__Extracted data entries__.
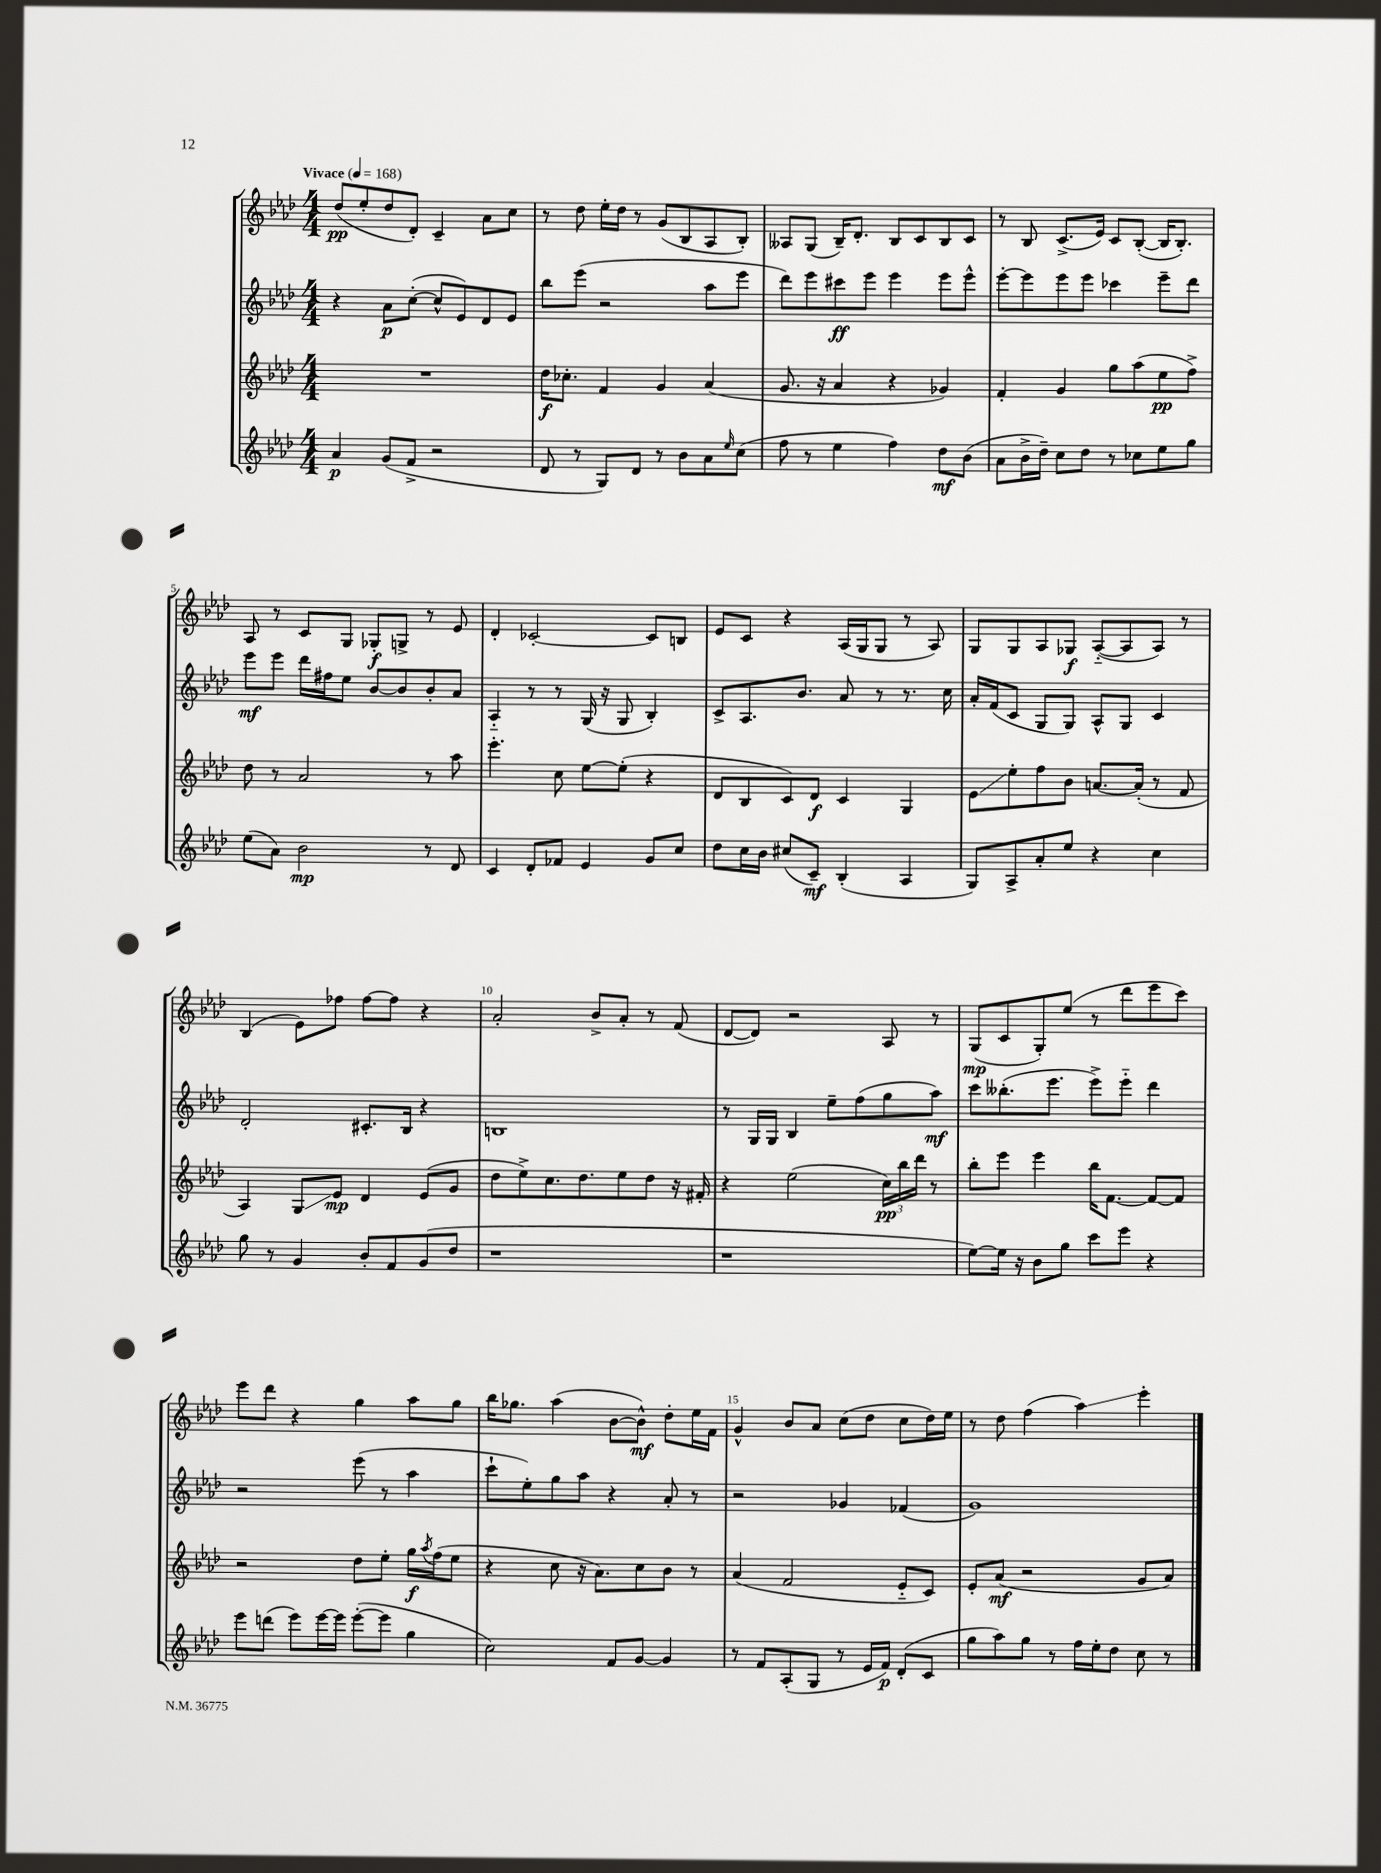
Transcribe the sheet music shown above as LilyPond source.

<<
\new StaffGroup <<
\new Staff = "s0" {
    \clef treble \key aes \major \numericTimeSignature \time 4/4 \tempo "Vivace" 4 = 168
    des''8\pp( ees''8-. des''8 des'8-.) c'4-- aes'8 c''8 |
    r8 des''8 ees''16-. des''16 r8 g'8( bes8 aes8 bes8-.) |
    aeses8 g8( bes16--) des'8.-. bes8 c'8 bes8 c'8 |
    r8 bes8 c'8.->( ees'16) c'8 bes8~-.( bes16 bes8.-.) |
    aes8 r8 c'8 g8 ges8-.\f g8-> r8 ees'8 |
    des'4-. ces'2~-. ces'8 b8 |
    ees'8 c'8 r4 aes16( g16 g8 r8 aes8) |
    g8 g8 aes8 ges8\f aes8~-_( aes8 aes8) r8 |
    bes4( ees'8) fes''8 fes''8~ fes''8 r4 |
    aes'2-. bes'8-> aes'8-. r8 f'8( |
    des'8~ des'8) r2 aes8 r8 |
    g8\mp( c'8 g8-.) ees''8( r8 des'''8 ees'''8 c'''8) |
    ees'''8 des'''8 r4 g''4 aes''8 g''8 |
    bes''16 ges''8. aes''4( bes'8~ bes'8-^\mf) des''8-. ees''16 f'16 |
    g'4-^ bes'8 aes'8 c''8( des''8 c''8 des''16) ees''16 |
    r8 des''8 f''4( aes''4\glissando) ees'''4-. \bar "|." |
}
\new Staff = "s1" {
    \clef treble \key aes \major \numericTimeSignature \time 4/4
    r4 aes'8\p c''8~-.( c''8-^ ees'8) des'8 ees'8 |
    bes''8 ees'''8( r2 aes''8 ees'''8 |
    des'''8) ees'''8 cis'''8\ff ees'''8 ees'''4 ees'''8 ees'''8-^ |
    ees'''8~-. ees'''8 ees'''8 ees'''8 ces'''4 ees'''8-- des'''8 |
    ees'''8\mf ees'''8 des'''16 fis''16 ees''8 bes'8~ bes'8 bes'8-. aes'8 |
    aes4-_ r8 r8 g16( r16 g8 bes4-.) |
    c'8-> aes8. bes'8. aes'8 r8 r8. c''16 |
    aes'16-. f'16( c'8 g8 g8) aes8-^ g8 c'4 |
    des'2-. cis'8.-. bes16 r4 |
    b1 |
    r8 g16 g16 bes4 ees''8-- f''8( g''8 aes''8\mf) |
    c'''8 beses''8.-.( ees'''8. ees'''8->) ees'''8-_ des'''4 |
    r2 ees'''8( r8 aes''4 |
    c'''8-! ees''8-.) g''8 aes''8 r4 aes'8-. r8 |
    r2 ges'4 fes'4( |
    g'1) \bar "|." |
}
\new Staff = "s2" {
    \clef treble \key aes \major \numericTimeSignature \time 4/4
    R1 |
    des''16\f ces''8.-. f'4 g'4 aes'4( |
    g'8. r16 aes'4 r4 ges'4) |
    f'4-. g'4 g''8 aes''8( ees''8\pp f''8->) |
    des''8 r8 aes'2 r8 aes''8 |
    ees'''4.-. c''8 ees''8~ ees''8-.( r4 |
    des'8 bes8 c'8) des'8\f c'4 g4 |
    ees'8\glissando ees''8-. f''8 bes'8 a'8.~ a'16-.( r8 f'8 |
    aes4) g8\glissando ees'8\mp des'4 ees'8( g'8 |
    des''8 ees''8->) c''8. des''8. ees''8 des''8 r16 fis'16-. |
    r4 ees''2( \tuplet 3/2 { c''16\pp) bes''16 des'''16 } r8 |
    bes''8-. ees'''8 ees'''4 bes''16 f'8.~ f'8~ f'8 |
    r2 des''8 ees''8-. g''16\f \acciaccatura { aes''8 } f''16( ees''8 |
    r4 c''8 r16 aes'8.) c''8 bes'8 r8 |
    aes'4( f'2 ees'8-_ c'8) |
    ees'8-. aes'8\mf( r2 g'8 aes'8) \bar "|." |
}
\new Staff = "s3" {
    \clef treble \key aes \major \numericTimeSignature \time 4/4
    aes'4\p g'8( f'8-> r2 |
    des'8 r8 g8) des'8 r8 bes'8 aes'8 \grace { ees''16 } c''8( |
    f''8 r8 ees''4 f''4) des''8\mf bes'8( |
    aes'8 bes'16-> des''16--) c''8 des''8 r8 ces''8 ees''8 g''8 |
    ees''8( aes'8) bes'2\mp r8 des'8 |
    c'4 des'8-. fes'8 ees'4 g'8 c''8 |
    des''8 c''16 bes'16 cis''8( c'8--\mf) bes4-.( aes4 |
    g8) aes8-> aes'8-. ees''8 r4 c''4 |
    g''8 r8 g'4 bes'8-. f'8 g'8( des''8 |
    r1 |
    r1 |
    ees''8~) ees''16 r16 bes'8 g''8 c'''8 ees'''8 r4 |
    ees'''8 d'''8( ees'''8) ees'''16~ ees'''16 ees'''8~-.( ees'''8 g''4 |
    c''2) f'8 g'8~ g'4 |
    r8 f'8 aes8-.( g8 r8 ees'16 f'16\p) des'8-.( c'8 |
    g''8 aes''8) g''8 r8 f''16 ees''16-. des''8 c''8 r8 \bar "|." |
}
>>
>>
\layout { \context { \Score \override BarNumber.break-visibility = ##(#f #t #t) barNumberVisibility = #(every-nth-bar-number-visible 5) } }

__STATED GOAL__. Please count the lines in the listing above that contain the string "glissando" and reply with only that number.

__SOLUTION TO THIS PROBLEM__. 3